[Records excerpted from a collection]

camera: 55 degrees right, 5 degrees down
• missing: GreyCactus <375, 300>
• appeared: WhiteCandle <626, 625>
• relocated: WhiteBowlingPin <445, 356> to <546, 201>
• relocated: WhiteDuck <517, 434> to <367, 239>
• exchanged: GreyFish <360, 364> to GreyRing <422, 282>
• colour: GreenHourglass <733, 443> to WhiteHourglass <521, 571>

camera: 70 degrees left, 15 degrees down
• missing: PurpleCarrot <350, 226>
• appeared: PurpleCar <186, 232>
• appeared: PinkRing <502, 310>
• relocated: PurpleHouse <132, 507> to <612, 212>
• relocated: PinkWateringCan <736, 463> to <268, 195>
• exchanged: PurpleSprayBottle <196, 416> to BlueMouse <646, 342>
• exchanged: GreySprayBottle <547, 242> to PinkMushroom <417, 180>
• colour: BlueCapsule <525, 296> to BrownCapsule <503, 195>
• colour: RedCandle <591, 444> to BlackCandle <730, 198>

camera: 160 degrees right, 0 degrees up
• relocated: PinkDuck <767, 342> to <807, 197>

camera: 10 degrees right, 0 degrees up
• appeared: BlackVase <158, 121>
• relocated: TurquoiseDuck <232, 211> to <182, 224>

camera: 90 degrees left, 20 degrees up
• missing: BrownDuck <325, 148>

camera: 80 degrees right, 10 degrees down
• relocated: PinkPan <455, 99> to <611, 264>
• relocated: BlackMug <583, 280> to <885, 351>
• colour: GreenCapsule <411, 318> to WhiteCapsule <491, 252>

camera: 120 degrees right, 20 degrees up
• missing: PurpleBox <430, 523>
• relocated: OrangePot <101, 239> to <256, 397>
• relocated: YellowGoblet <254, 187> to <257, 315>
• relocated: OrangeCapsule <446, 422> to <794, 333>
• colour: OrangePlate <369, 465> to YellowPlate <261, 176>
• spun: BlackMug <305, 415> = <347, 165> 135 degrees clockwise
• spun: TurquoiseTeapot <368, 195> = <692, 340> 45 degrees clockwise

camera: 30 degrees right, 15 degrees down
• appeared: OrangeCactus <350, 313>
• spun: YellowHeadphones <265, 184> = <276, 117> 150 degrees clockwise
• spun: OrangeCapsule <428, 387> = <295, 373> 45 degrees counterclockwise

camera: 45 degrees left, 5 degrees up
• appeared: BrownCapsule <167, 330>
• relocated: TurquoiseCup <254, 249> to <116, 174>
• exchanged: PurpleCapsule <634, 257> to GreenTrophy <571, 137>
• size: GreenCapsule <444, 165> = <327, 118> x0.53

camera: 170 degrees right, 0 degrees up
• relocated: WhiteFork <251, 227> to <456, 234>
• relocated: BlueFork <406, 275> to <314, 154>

__WHAT TO PRODUCE__. Set the lines down exactly, from the first line of the records to the line where "GreyRing <422, 282>" appears, with both ends kept.

__PROBLEM SOLUTION__.
camera: 55 degrees right, 5 degrees down
• missing: GreyCactus <375, 300>
• appeared: WhiteCandle <626, 625>
• relocated: WhiteBowlingPin <445, 356> to <546, 201>
• relocated: WhiteDuck <517, 434> to <367, 239>
• exchanged: GreyFish <360, 364> to GreyRing <422, 282>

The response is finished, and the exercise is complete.